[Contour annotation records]

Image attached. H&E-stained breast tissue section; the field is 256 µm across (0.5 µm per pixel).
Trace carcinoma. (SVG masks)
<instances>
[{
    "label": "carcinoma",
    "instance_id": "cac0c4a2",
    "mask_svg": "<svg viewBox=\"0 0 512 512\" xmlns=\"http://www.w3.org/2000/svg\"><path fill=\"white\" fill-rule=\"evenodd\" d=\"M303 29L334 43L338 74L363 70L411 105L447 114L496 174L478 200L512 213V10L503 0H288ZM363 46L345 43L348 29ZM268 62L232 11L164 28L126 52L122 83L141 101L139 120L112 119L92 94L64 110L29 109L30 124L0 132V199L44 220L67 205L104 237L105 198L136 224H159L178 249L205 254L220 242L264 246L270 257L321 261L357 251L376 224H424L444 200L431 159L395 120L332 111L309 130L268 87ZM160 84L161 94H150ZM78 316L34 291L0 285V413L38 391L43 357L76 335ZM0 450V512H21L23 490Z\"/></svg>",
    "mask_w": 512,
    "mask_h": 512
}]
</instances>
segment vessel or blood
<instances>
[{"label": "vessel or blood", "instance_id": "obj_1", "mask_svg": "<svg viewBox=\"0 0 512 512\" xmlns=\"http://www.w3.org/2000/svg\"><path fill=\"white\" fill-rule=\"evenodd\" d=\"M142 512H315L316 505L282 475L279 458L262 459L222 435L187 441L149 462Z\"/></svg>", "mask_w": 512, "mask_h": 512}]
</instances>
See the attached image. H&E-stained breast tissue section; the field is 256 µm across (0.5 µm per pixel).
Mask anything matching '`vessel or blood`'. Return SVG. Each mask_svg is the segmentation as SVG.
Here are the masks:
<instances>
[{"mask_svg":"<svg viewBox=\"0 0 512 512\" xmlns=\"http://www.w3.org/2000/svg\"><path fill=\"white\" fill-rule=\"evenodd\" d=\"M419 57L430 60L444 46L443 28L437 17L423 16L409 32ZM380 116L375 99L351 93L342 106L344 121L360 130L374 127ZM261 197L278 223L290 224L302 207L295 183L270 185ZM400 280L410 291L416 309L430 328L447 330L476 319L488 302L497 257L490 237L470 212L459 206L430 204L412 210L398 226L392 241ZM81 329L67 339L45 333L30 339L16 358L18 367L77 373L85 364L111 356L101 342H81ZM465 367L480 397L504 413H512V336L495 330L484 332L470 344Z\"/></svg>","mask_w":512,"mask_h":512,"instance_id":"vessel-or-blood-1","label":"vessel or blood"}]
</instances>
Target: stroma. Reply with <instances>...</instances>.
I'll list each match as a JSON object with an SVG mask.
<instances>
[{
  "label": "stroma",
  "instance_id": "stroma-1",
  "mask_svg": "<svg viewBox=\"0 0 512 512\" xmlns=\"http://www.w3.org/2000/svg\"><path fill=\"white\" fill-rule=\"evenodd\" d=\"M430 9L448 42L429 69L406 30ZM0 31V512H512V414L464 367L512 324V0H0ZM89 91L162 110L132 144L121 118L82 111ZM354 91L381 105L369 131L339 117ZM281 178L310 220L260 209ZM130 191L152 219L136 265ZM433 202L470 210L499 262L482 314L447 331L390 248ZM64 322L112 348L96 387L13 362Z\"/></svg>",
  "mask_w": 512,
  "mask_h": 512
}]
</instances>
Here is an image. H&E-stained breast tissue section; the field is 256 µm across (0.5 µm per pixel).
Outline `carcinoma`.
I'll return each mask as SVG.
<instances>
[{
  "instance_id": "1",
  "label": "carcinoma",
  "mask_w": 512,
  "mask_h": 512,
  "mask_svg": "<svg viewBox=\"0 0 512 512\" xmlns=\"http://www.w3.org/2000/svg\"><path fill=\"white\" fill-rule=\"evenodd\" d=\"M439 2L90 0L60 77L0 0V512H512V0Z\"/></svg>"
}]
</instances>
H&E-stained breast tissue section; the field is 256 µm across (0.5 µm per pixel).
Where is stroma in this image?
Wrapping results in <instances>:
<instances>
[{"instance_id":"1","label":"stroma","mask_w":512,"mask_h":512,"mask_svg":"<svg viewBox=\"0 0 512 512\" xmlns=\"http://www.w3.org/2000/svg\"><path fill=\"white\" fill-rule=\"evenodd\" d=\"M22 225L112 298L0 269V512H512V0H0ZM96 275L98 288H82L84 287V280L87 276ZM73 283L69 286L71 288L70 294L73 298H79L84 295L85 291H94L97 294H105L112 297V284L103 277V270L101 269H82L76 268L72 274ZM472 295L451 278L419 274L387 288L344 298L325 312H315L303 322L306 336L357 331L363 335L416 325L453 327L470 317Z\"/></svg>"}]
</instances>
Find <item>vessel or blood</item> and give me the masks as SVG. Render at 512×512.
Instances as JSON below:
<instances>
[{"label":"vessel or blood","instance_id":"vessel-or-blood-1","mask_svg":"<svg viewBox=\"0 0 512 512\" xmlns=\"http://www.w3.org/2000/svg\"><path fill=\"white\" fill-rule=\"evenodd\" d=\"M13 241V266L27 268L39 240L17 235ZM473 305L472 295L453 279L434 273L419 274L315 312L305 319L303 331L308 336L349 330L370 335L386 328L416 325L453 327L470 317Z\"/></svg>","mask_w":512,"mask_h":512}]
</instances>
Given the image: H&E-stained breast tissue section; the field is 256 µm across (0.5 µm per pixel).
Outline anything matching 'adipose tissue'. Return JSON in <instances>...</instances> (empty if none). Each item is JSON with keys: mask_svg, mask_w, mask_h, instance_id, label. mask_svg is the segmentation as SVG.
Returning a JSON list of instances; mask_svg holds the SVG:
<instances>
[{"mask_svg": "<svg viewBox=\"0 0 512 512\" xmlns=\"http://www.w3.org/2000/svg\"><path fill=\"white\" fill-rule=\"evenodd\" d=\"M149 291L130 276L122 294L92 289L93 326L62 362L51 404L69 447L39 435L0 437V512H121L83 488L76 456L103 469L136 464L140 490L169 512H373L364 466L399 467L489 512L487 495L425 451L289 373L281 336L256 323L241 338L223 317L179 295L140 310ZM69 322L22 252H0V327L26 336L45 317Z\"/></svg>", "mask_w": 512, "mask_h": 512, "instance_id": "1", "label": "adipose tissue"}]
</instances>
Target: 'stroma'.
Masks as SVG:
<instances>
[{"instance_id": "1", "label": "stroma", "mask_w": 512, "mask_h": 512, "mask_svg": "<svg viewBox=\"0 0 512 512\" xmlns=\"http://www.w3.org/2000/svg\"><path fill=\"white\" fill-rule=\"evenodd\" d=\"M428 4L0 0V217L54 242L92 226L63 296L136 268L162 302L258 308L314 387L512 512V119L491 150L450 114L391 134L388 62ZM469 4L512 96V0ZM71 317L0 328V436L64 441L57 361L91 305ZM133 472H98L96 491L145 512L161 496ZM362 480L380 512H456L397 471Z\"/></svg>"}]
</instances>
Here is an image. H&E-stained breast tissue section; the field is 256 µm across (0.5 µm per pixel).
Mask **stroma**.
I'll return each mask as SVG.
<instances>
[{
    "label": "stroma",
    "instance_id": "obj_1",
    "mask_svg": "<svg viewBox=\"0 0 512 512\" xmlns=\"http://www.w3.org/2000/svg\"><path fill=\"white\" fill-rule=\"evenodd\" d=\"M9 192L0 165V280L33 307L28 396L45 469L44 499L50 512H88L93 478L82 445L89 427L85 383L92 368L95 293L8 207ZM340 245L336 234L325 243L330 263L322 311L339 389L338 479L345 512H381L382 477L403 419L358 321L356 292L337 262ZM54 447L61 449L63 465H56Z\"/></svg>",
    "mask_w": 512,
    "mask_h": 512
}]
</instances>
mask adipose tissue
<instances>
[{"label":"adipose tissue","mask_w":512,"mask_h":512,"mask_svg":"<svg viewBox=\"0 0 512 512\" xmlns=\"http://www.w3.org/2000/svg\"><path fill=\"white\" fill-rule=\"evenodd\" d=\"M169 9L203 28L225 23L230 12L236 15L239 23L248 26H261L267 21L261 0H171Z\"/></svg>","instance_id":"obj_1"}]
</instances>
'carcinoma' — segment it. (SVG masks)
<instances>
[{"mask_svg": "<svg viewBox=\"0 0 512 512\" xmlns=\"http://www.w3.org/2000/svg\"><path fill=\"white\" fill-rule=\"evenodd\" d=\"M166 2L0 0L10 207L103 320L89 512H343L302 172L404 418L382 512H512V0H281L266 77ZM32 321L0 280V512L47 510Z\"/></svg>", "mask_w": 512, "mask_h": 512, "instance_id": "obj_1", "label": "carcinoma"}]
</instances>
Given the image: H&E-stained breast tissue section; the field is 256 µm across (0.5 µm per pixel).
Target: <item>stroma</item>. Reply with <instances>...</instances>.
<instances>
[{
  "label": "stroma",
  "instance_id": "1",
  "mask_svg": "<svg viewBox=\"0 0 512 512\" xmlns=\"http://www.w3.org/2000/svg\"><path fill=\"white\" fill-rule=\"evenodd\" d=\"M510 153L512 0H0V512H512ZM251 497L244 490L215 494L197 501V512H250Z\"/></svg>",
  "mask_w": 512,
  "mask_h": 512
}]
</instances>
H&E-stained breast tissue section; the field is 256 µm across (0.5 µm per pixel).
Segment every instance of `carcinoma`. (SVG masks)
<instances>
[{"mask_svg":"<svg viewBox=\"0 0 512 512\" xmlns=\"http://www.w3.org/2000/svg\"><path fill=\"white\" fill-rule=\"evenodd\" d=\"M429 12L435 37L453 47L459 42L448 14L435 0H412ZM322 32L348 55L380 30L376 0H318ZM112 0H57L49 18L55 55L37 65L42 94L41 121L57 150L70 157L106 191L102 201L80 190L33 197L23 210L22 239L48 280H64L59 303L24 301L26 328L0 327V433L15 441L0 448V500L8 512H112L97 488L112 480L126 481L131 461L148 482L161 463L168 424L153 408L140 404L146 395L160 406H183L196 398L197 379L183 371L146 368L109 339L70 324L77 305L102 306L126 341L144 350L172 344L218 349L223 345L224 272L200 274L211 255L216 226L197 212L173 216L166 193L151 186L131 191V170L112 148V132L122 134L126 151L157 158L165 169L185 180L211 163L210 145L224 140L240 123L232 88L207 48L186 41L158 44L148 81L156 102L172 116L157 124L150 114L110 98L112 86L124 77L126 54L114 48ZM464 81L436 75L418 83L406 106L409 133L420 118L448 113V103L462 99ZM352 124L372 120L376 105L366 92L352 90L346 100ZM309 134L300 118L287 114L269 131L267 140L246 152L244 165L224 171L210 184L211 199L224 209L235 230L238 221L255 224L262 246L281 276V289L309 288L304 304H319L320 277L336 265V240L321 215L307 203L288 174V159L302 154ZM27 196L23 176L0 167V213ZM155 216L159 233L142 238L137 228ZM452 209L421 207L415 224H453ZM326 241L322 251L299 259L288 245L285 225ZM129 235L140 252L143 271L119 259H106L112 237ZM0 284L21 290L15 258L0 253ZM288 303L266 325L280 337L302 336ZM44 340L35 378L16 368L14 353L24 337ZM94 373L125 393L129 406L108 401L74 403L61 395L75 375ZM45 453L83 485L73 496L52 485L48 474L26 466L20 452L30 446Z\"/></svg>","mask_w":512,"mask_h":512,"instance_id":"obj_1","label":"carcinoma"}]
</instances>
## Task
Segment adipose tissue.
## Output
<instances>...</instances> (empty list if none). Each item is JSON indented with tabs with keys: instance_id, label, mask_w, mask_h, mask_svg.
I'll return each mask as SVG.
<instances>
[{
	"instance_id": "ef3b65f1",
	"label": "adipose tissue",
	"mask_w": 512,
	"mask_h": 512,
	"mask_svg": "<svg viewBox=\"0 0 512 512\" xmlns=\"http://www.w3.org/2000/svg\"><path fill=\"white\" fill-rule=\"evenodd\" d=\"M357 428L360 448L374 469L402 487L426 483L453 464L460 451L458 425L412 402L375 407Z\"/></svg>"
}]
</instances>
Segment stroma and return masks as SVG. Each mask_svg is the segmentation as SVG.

* [TASK GOAL]:
Your answer should be a single number: the count of lines that contain "attached".

* [SOLUTION BELOW]:
2